*Your objective:*
Go to the line that contains "D201: LED red". Restate that line and each one after it exactly, through the end of the records, without pictures.

*-*-*

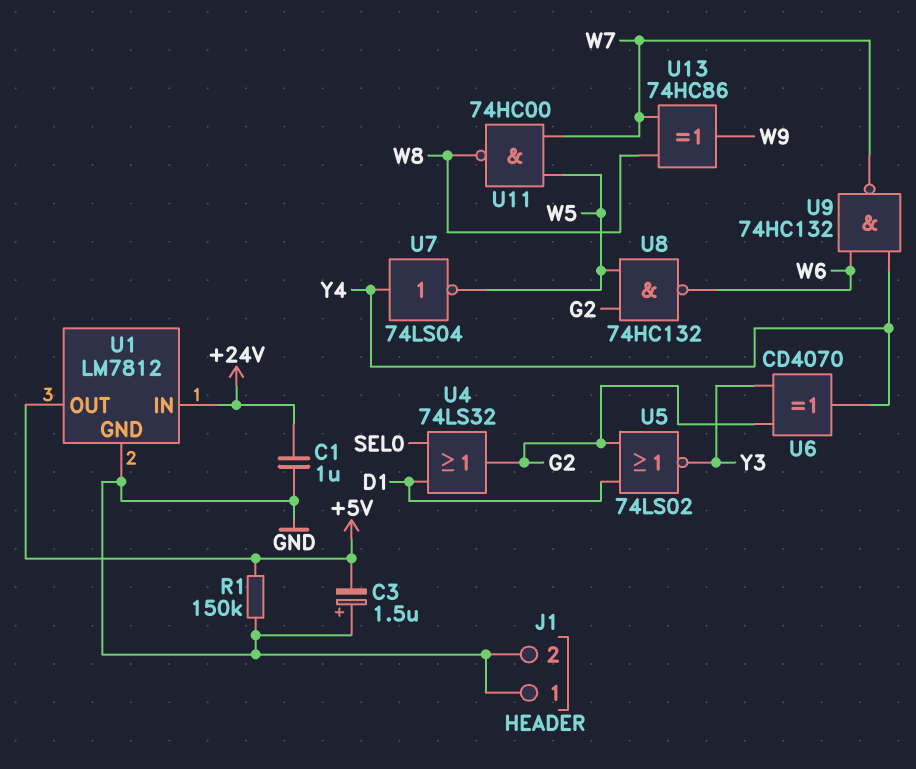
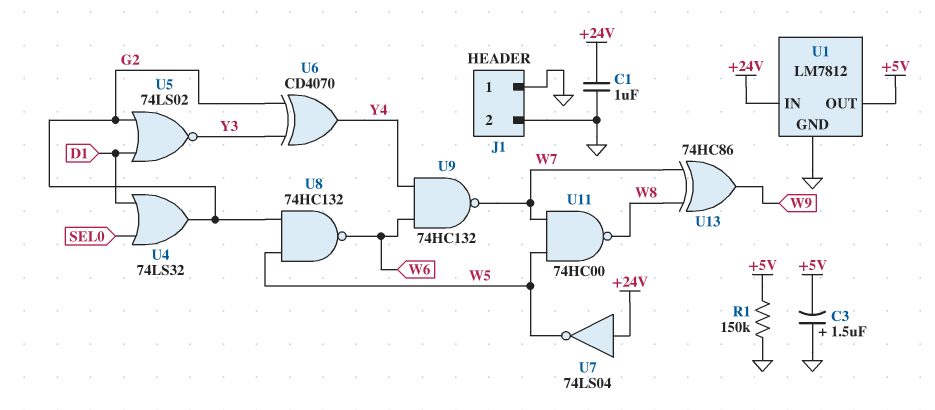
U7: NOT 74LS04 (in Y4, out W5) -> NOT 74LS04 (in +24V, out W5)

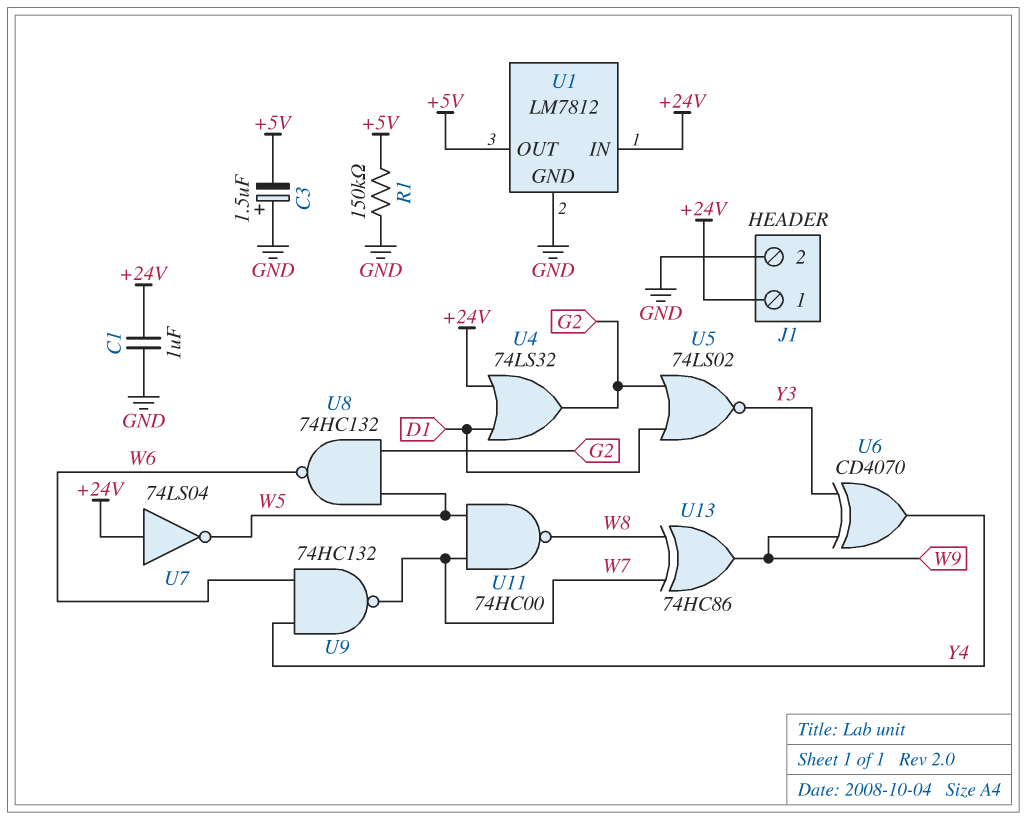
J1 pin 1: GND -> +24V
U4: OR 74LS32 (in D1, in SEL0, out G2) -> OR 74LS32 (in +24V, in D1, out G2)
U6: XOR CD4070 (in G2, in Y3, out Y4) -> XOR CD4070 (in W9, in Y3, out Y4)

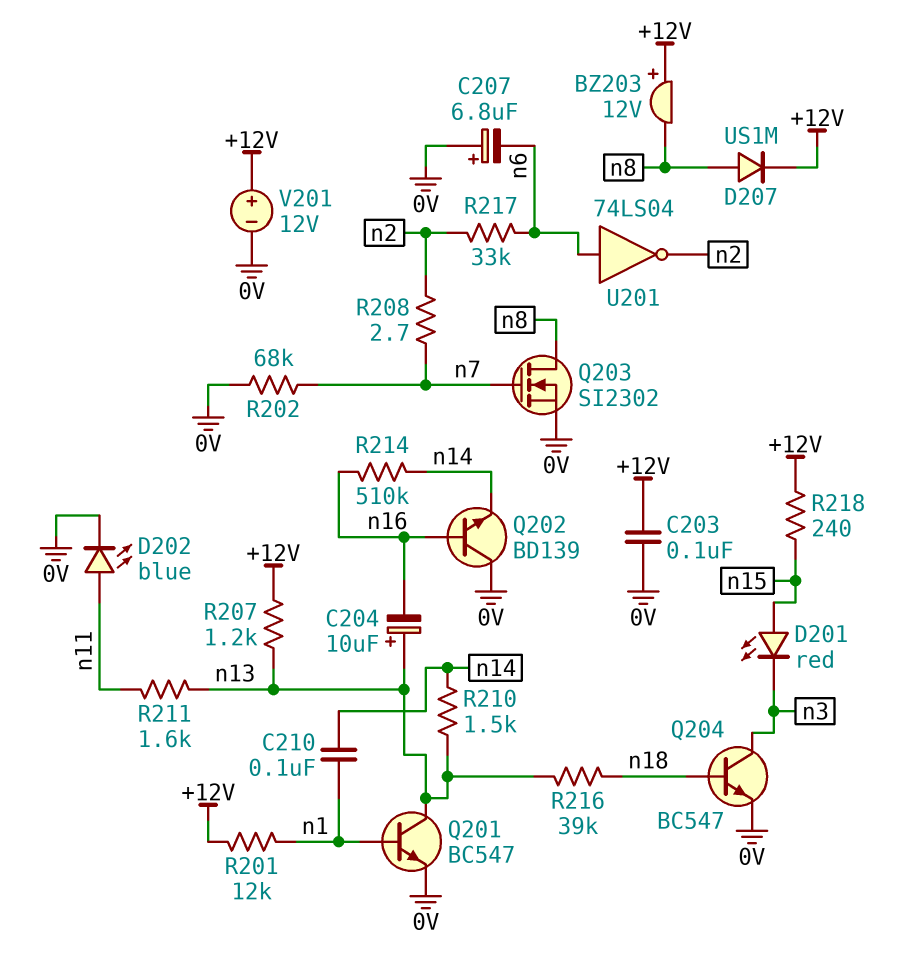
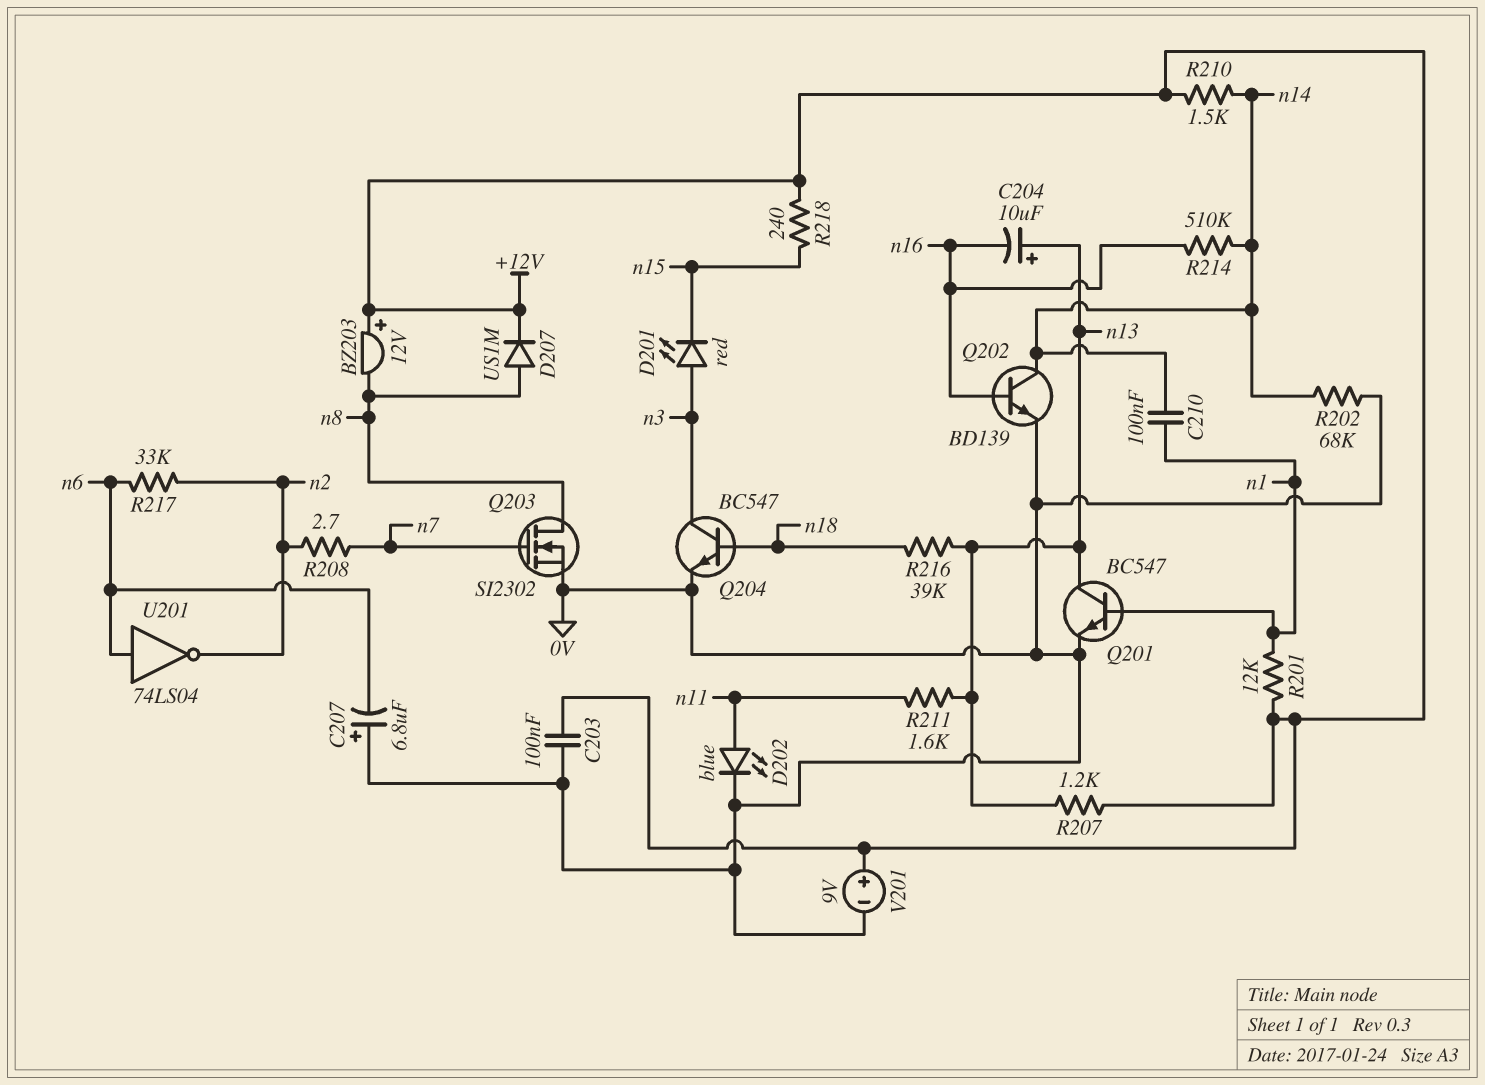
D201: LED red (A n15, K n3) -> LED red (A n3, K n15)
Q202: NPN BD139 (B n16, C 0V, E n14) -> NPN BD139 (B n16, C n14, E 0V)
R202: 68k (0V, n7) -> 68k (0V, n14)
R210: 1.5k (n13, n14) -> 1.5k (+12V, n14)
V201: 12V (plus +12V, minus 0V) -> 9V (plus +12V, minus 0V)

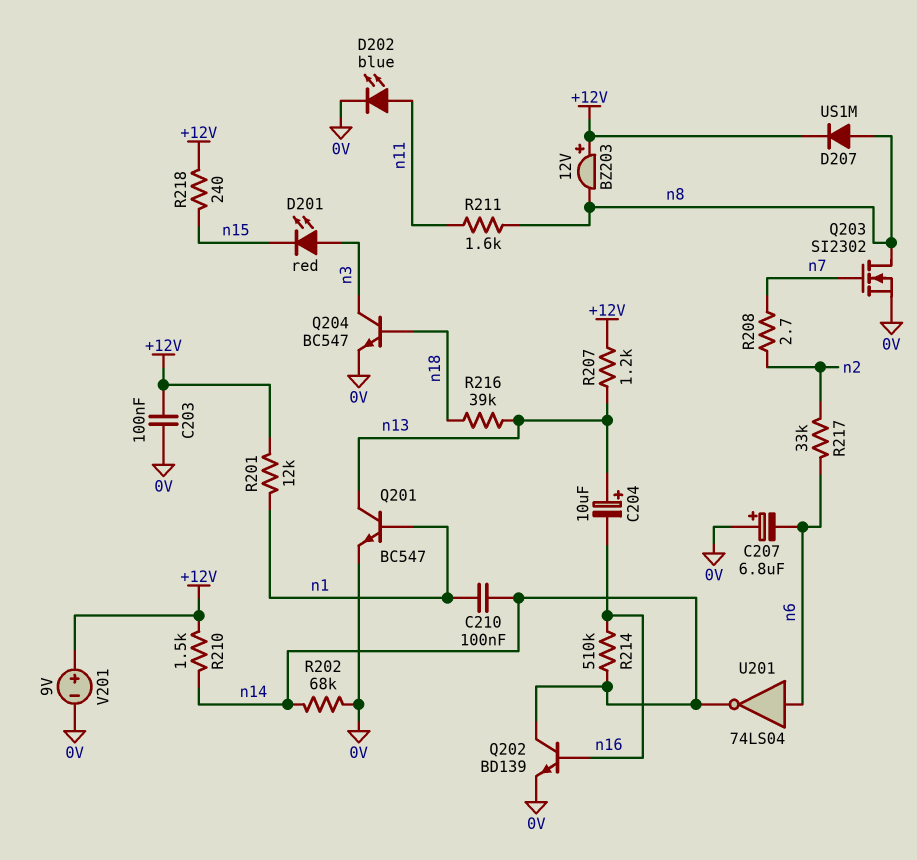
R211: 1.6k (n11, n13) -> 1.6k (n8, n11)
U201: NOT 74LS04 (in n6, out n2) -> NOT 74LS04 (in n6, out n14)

*-*-*

*Exercise answer:*
D201: LED red (A n15, K n3) -> LED red (A n3, K n15)
Q202: NPN BD139 (B n16, C 0V, E n14) -> NPN BD139 (B n16, C n14, E 0V)
R202: 68k (0V, n7) -> 68k (0V, n14)
R210: 1.5k (n13, n14) -> 1.5k (+12V, n14)
V201: 12V (plus +12V, minus 0V) -> 9V (plus +12V, minus 0V)

R211: 1.6k (n11, n13) -> 1.6k (n8, n11)
U201: NOT 74LS04 (in n6, out n2) -> NOT 74LS04 (in n6, out n14)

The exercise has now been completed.